Problem requirements
With the pictures omitted, please transcribe exactly the lines beginning at the one that contains "SW4: switch (GND, N1) -> switch (GND, VCC)" and ending with the last line of the records below.

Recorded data

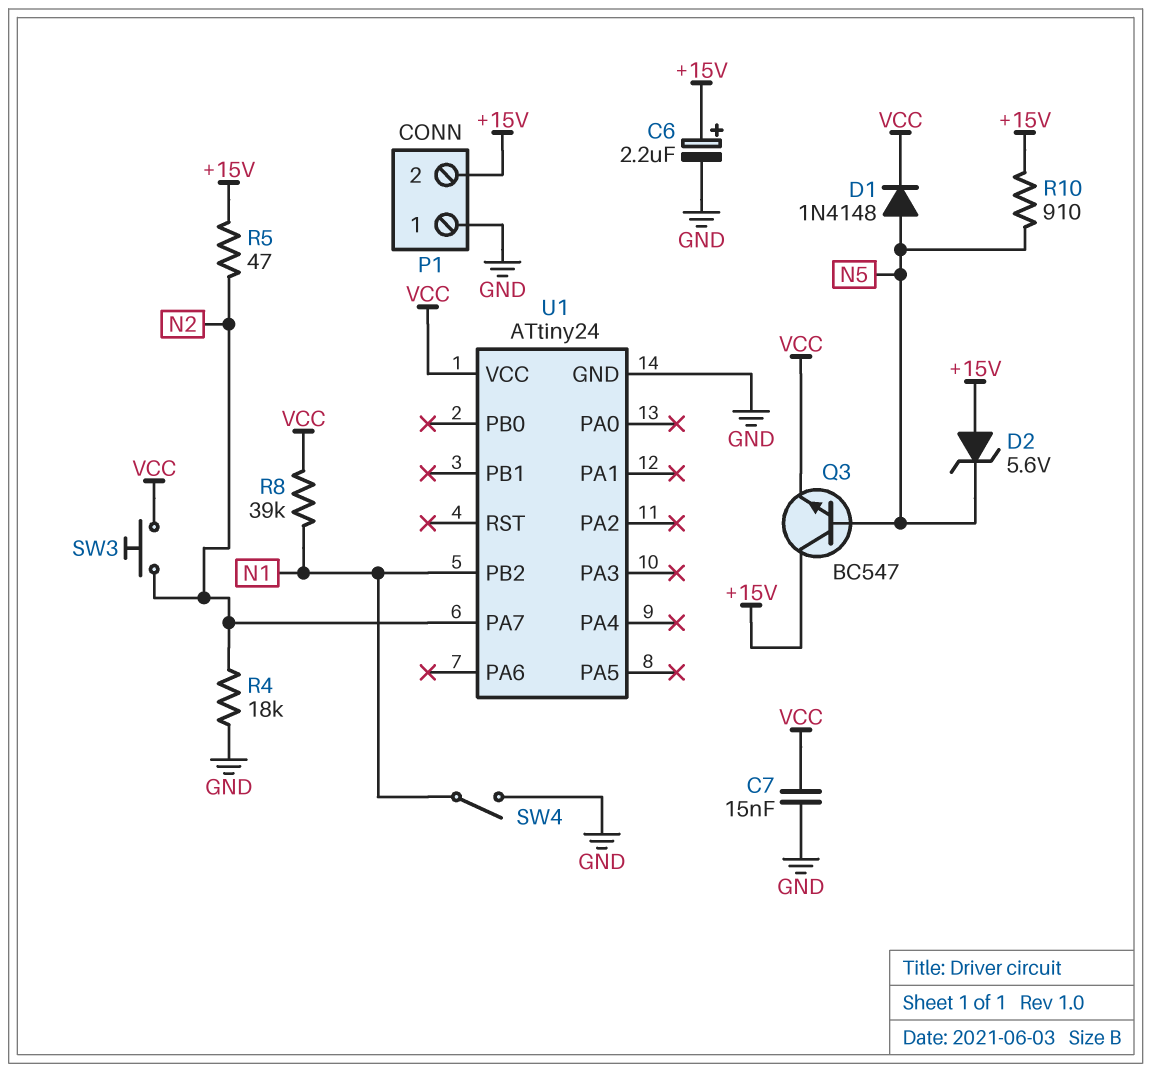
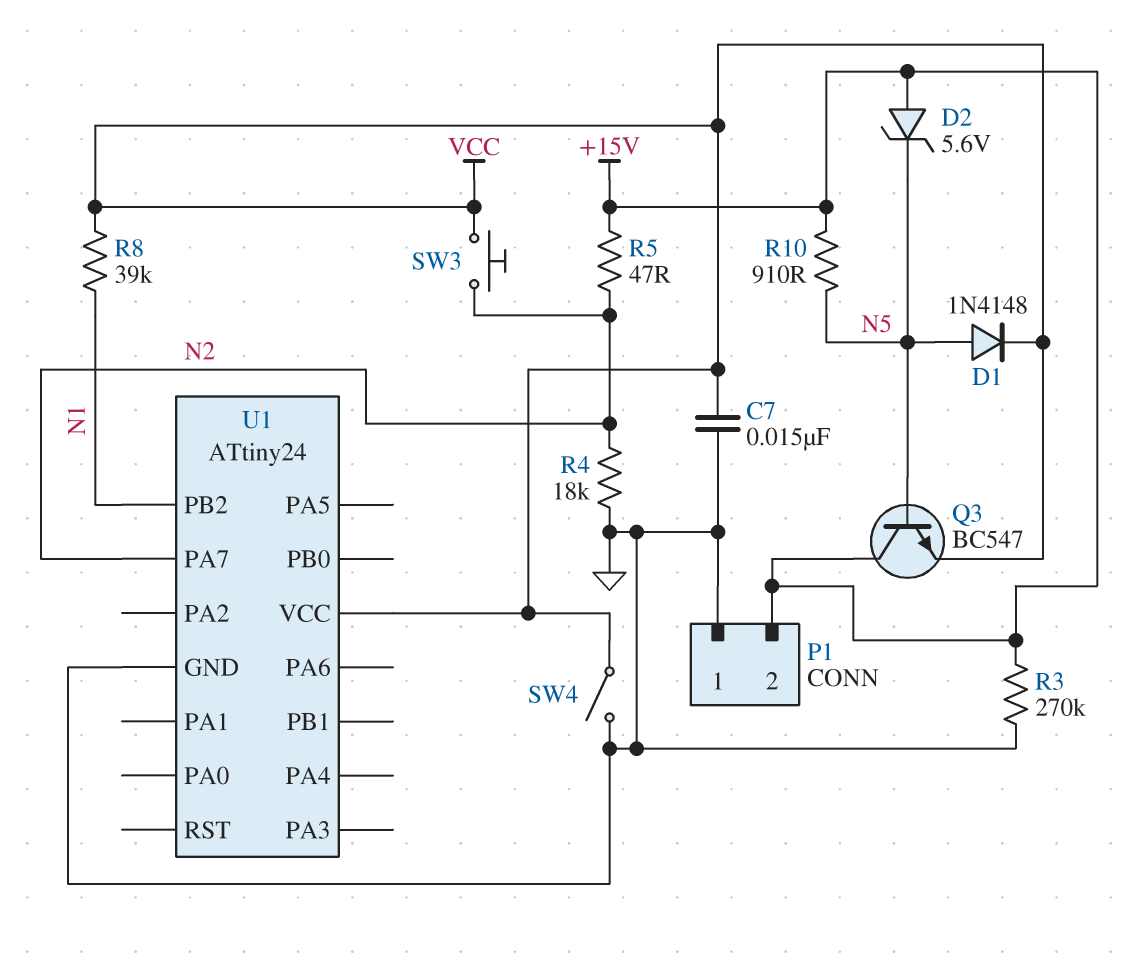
C6: 2.2uF (plus +15V, minus GND) -> none
R3: none -> 270k (+15V, GND)
SW4: switch (GND, N1) -> switch (GND, VCC)

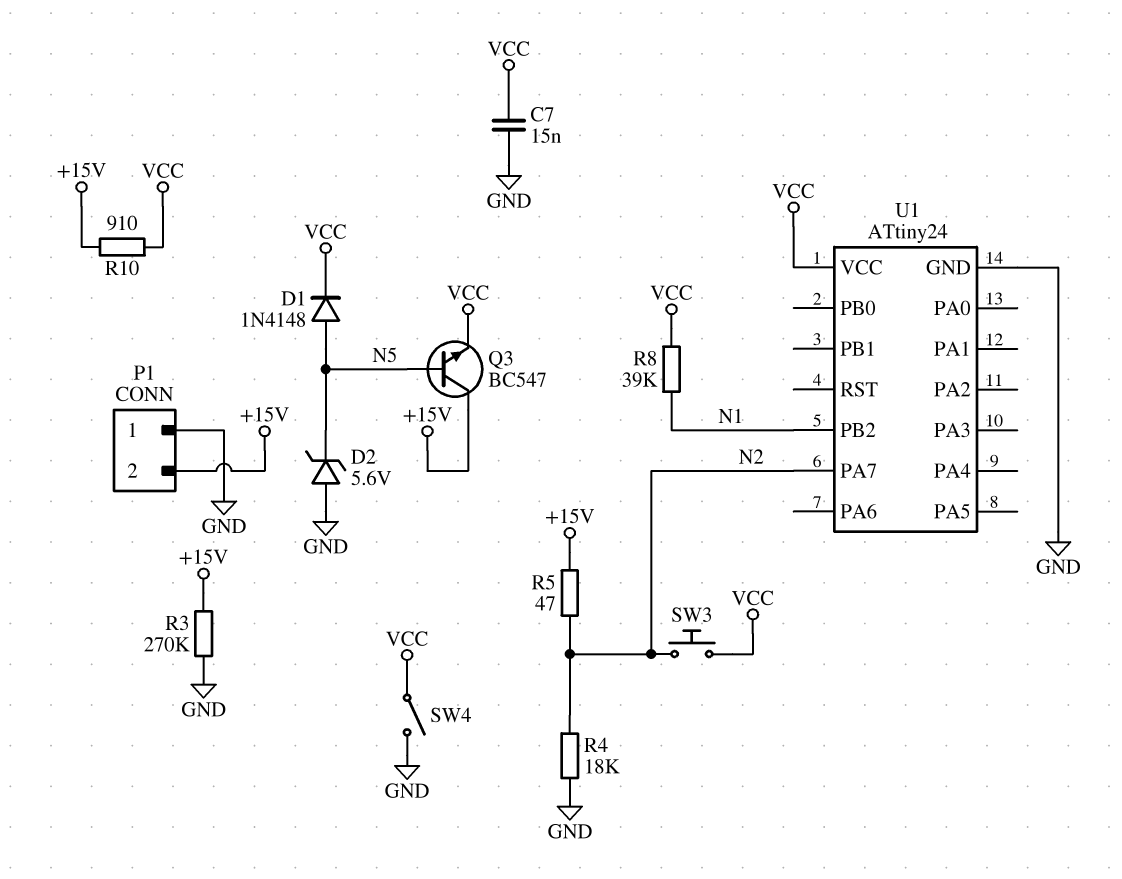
D2: zener 5.6V (A +15V, K N5) -> zener 5.6V (A GND, K N5)
R10: 910 (+15V, N5) -> 910 (+15V, VCC)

Problem solution
SW4: switch (GND, N1) -> switch (GND, VCC)

D2: zener 5.6V (A +15V, K N5) -> zener 5.6V (A GND, K N5)
R10: 910 (+15V, N5) -> 910 (+15V, VCC)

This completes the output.